Supplied data:
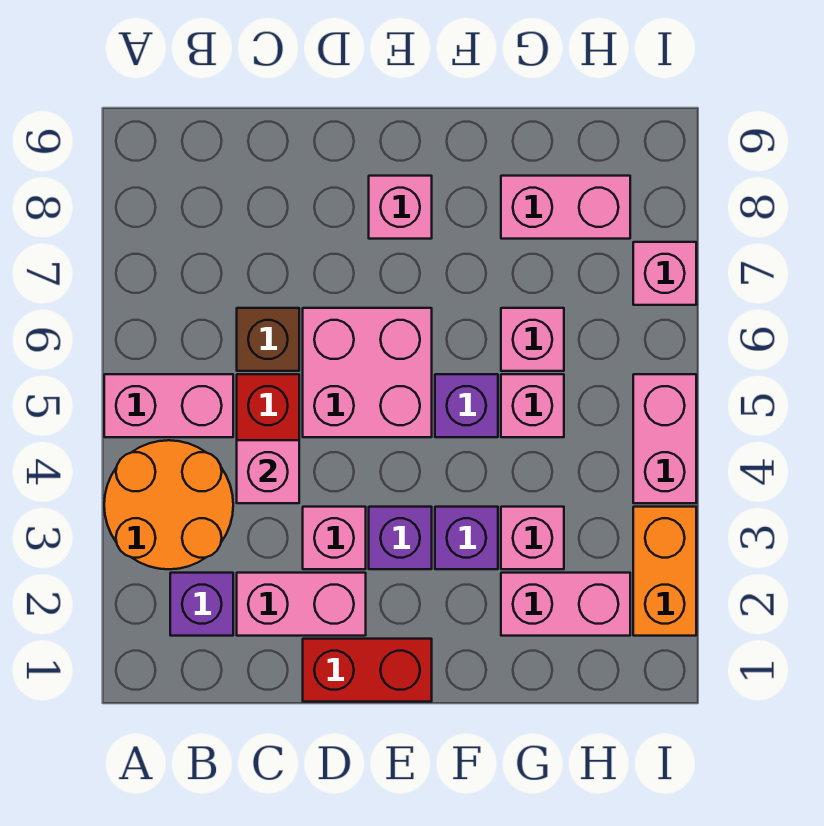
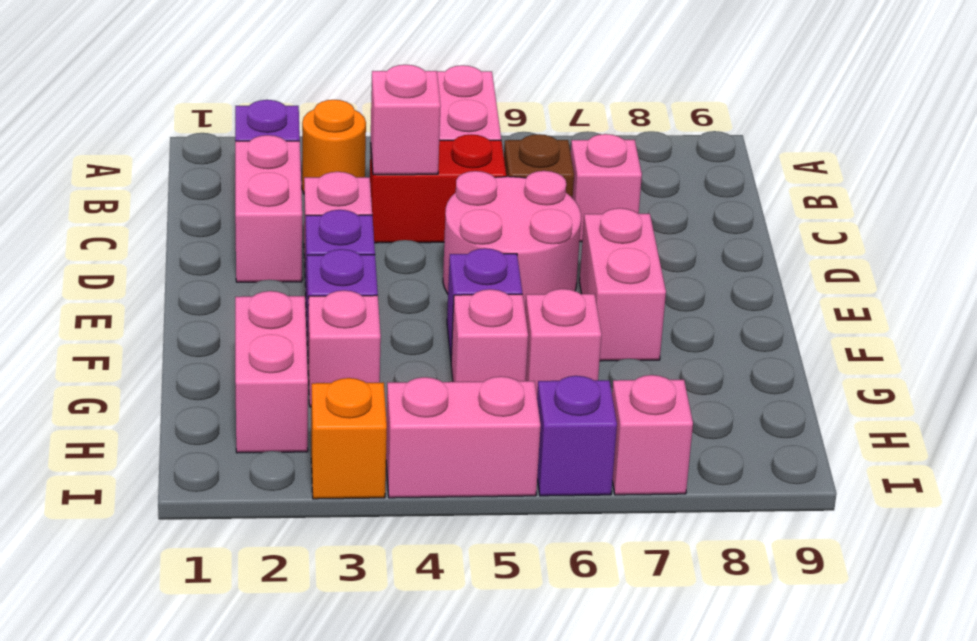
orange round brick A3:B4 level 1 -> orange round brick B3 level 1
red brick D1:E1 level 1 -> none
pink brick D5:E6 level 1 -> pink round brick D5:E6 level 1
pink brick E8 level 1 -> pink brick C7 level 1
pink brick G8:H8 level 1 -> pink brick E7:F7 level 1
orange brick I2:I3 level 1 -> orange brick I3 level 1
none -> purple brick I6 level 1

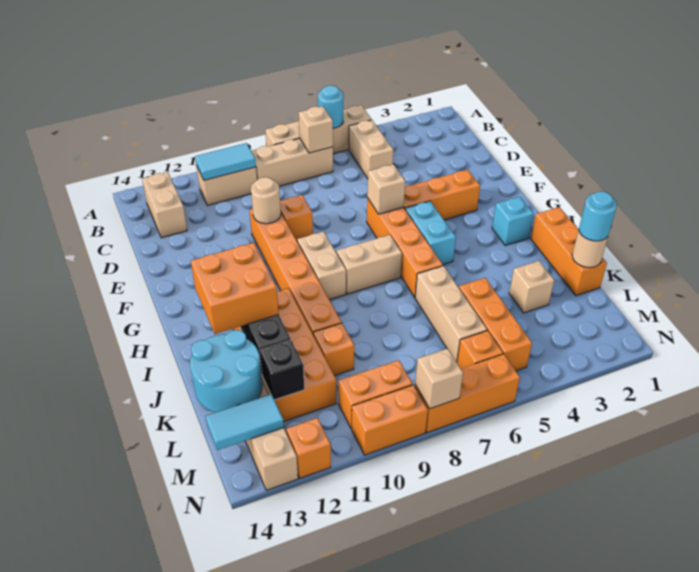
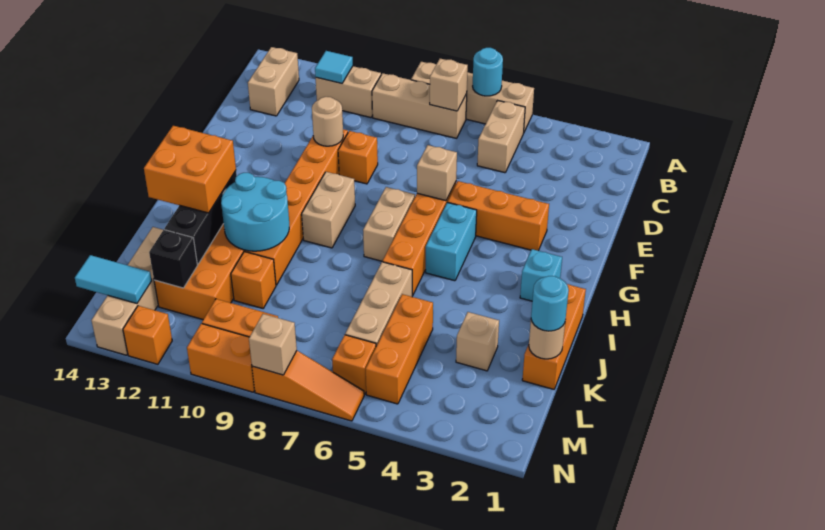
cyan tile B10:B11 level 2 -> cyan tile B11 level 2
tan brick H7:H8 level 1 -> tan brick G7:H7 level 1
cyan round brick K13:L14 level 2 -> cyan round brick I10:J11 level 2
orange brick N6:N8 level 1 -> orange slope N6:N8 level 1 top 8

==

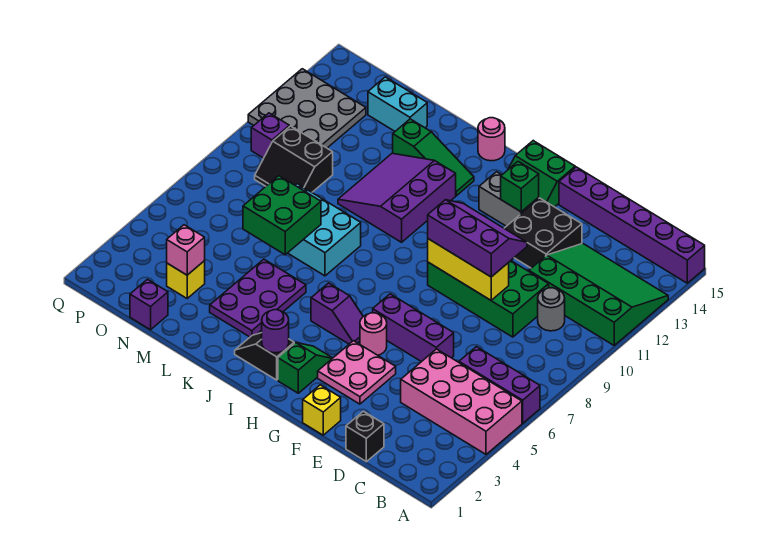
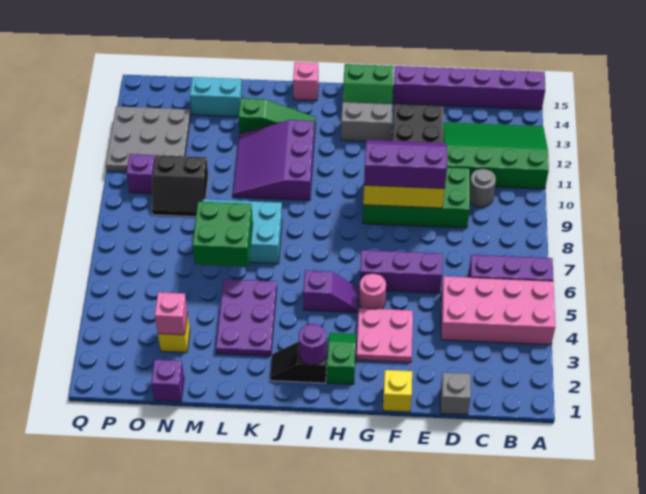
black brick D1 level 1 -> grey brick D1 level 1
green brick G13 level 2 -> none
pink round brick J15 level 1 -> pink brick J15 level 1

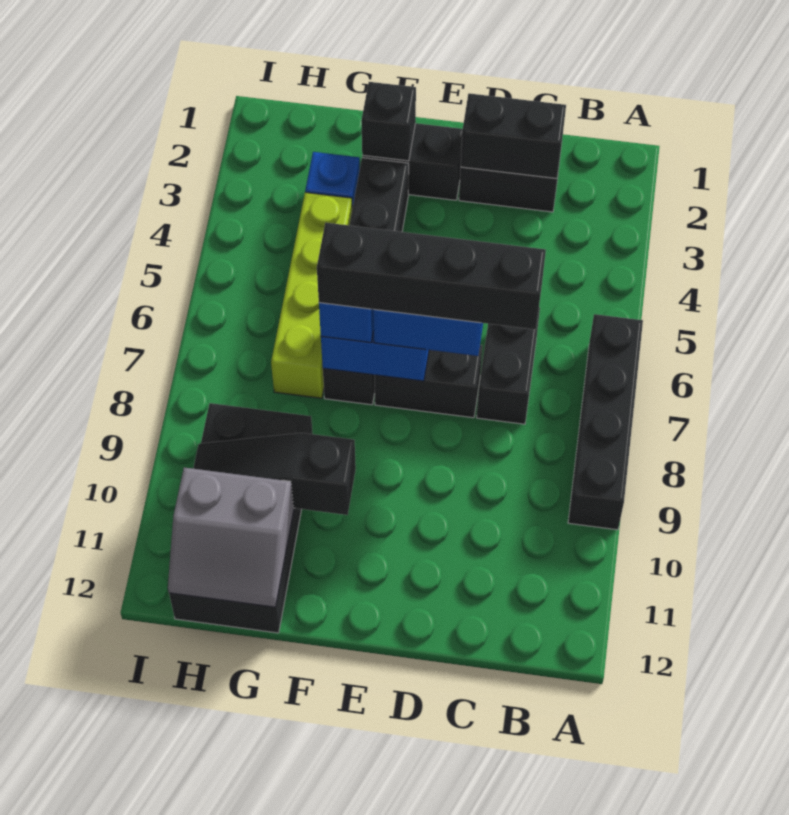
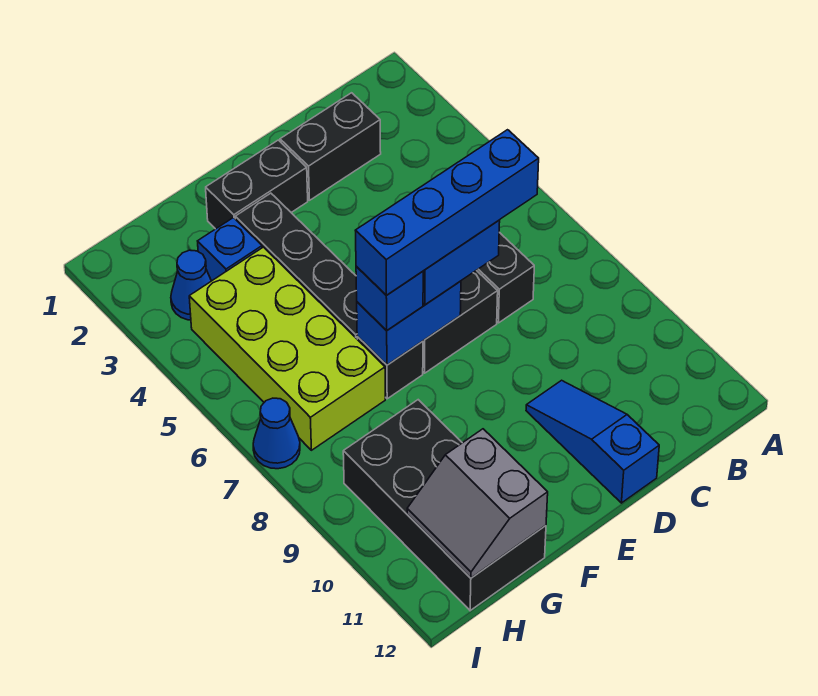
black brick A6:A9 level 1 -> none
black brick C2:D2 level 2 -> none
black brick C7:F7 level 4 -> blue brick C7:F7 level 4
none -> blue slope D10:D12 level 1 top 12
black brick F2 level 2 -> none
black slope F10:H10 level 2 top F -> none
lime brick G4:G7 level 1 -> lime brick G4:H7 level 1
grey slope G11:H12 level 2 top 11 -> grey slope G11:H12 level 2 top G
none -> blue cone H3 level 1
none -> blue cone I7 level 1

==

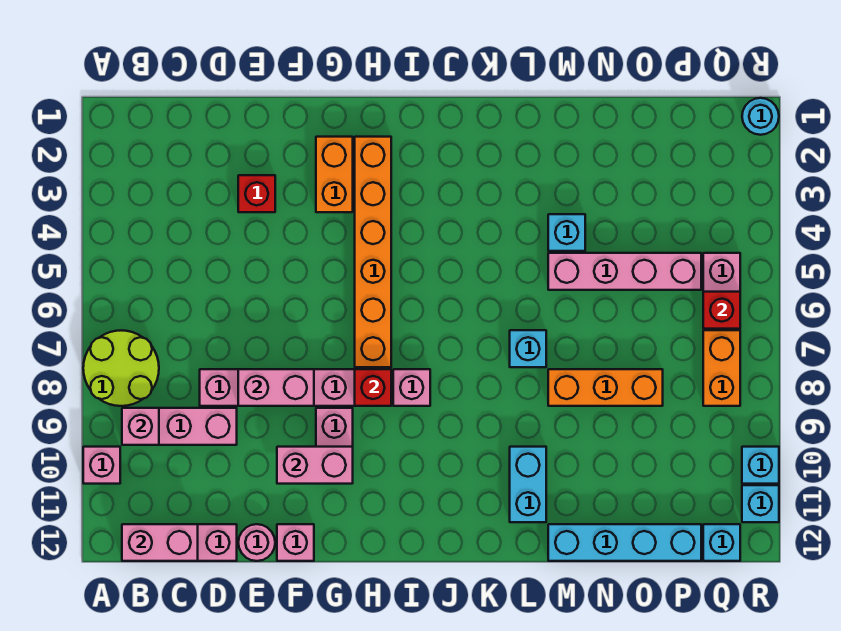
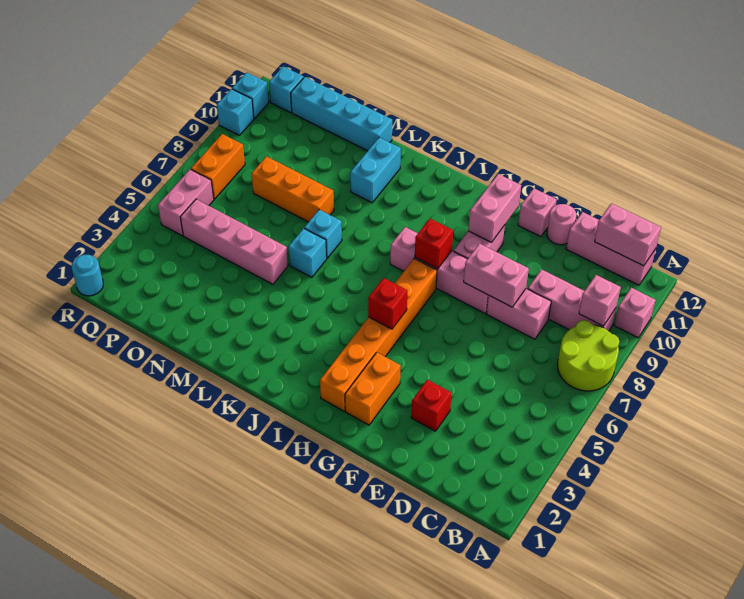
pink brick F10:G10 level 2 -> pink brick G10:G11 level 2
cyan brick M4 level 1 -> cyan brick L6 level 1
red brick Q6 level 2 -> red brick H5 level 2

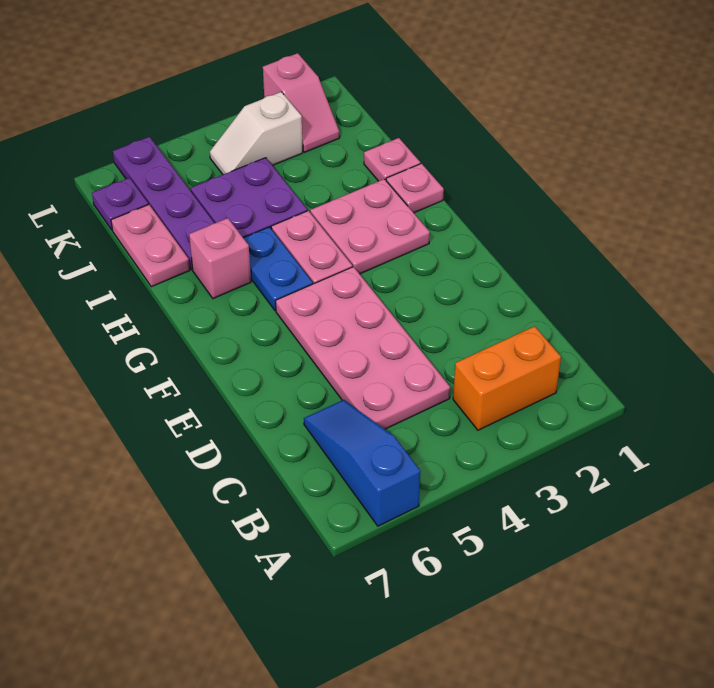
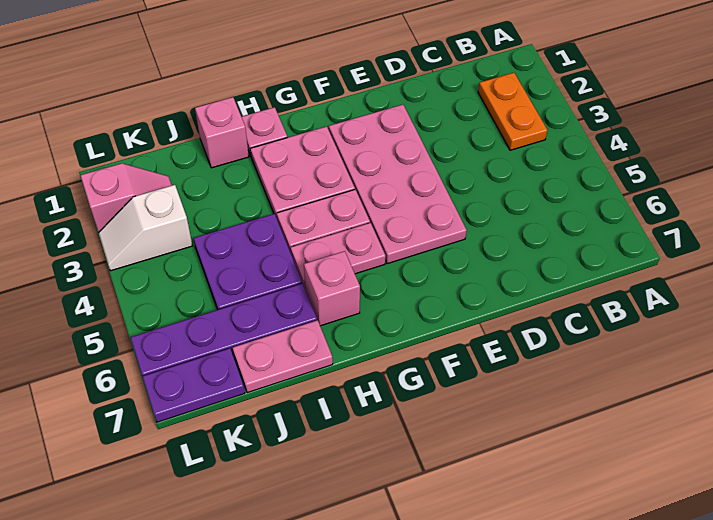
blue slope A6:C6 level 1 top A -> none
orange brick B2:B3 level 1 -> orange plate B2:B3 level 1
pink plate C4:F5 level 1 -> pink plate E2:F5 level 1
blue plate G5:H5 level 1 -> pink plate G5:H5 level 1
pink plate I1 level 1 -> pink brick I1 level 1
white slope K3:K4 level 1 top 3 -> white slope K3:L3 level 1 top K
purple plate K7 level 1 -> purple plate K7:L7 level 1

Assignment: The lines to reproduce run from the one above containing "orange round brick A3:B4" through the one containing "cyan tile B10:B11". Copy them exactly and leave out all pictures.

Written solution:
orange round brick A3:B4 level 1 -> orange round brick B3 level 1
red brick D1:E1 level 1 -> none
pink brick D5:E6 level 1 -> pink round brick D5:E6 level 1
pink brick E8 level 1 -> pink brick C7 level 1
pink brick G8:H8 level 1 -> pink brick E7:F7 level 1
orange brick I2:I3 level 1 -> orange brick I3 level 1
none -> purple brick I6 level 1

cyan tile B10:B11 level 2 -> cyan tile B11 level 2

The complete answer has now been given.